**TASK TO CARRY OUT**. Below this line is the material. Write out only its lines from the one containing "pink rocket: 9 -> 7" through the one containing "turquoise rocket: 8 -> 5", both kept, exactly.

**SUPPLIED RECORDS**.

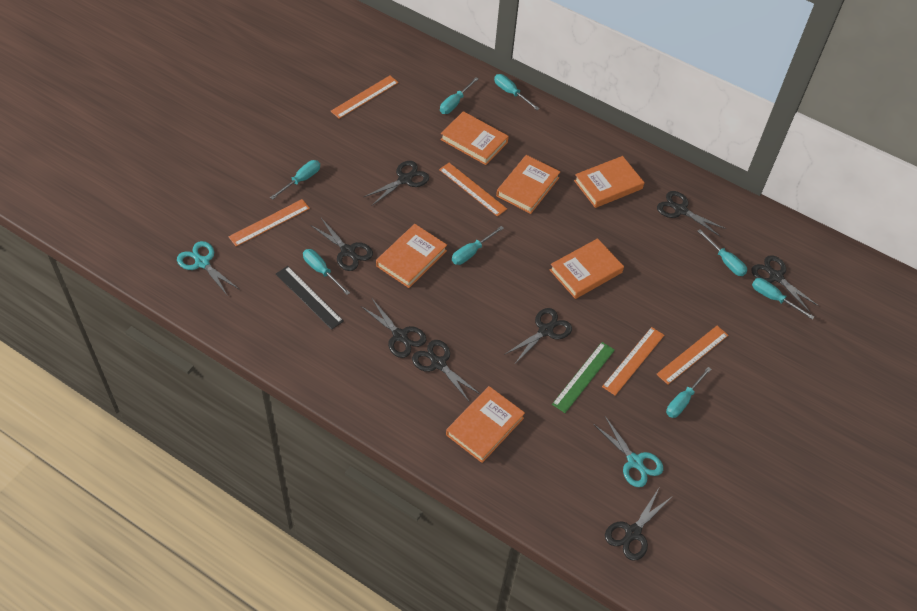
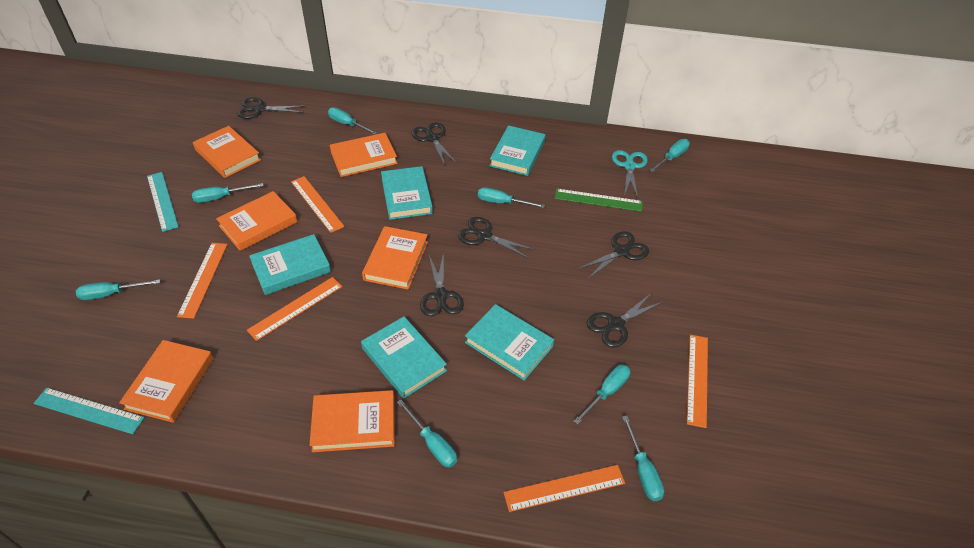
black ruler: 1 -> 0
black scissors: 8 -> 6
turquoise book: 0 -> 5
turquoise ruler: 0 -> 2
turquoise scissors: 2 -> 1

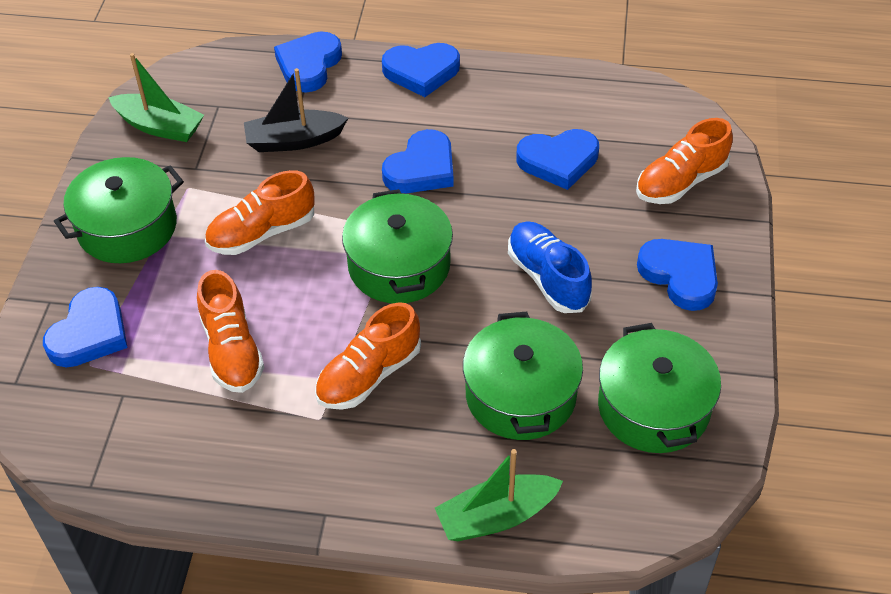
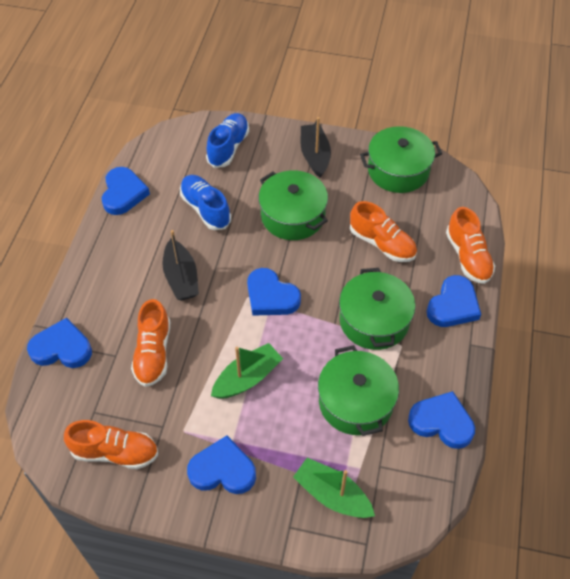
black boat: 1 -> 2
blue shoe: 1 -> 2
* * *
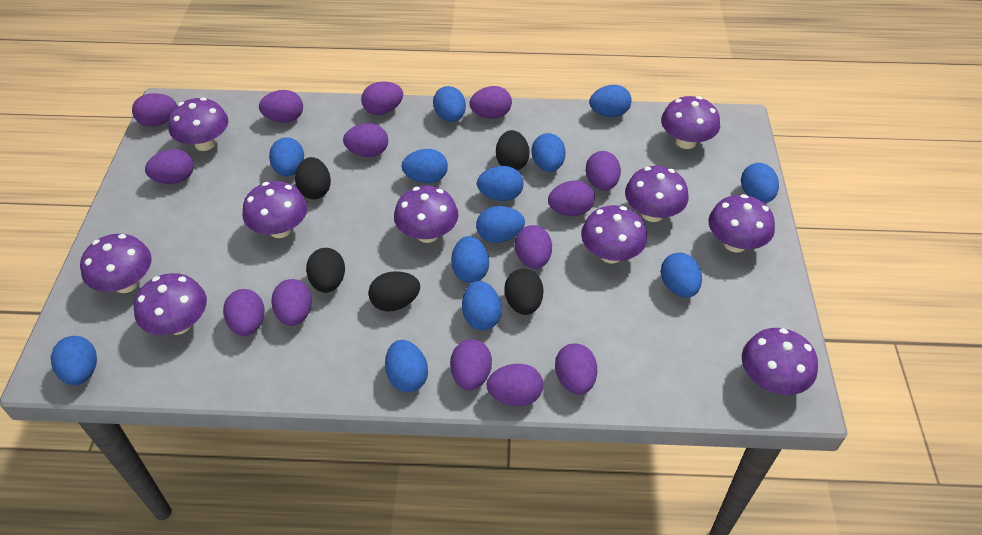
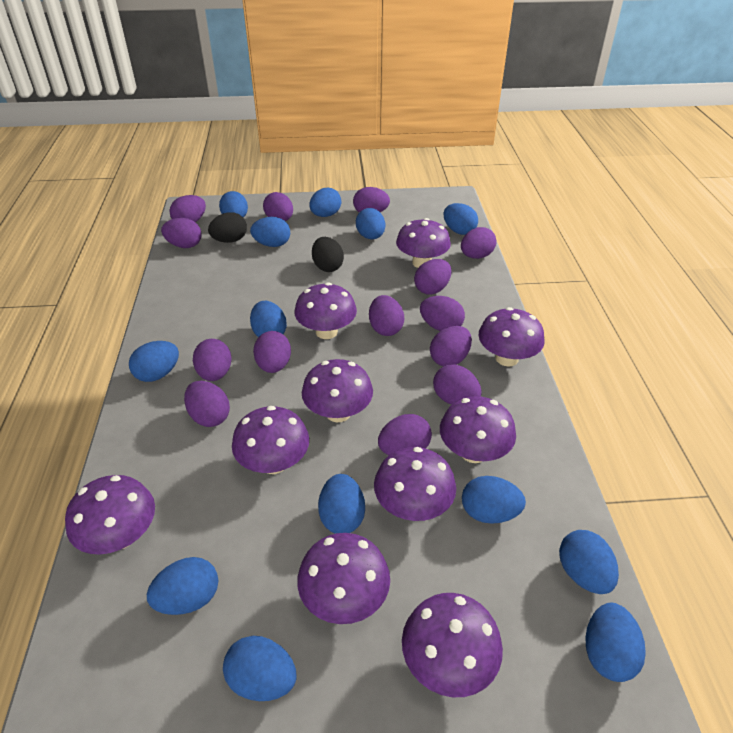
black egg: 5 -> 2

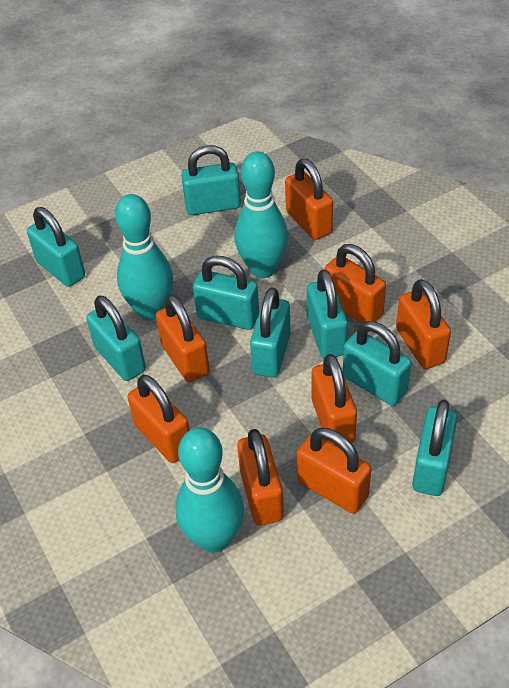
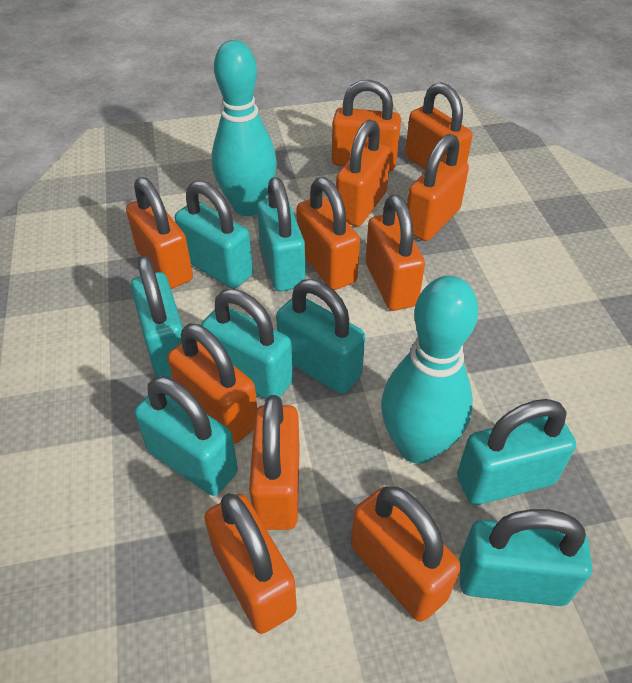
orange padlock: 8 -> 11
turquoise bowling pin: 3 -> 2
...
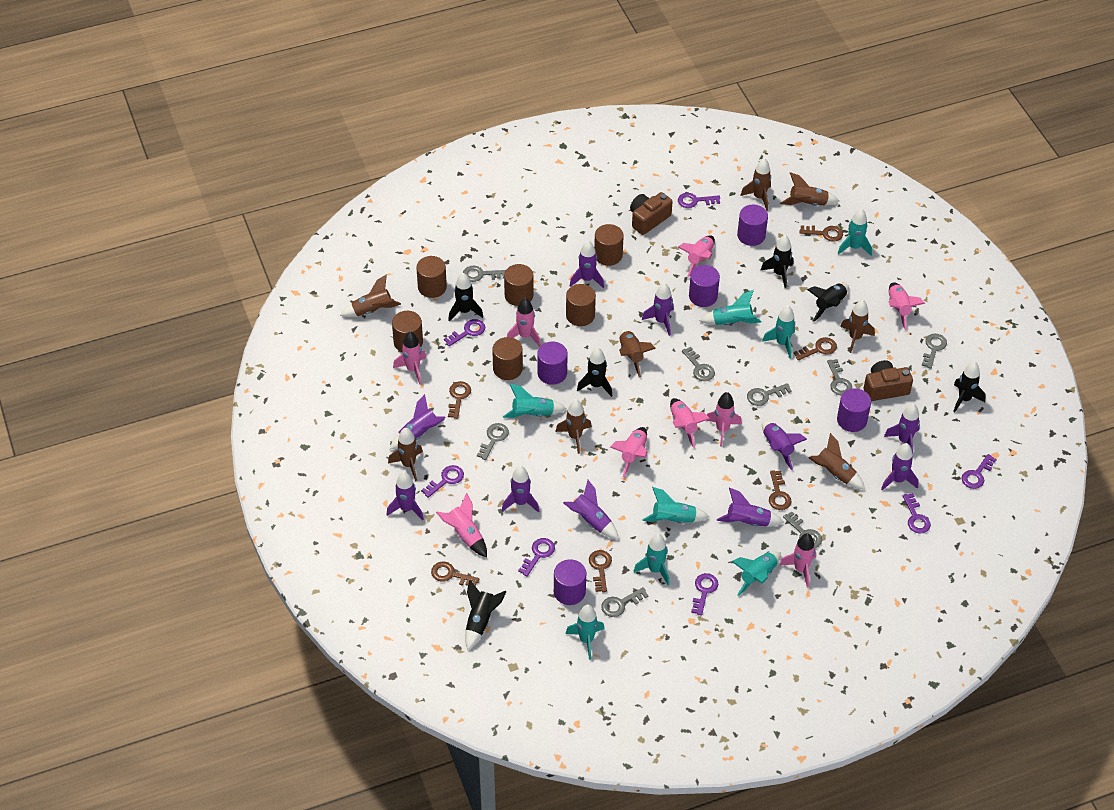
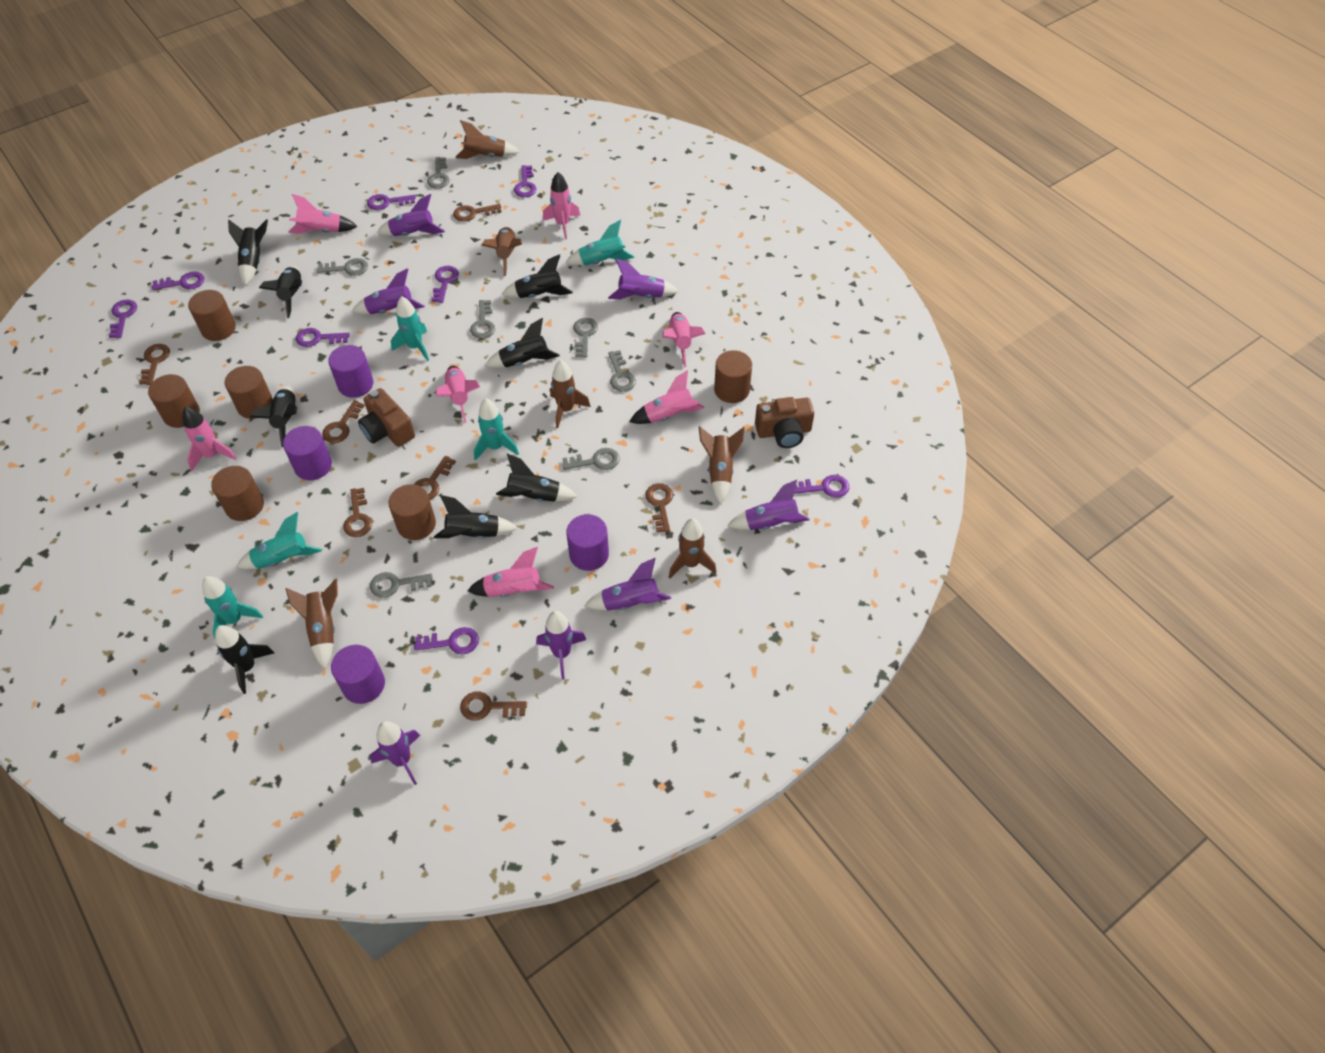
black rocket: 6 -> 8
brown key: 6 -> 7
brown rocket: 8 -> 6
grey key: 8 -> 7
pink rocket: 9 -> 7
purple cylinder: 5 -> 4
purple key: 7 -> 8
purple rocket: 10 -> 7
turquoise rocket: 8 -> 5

**RESPONSE AREA**.
pink rocket: 9 -> 7
purple cylinder: 5 -> 4
purple key: 7 -> 8
purple rocket: 10 -> 7
turquoise rocket: 8 -> 5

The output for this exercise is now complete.